Aim of the task: Send back all the data below, exactly as given.

Given material:
▼

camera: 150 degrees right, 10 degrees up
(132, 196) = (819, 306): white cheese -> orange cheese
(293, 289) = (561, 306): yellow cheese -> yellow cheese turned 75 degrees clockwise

▲

Solution:
camera: 150 degrees right, 10 degrees up
(132, 196) = (819, 306): white cheese -> orange cheese
(293, 289) = (561, 306): yellow cheese -> yellow cheese turned 75 degrees clockwise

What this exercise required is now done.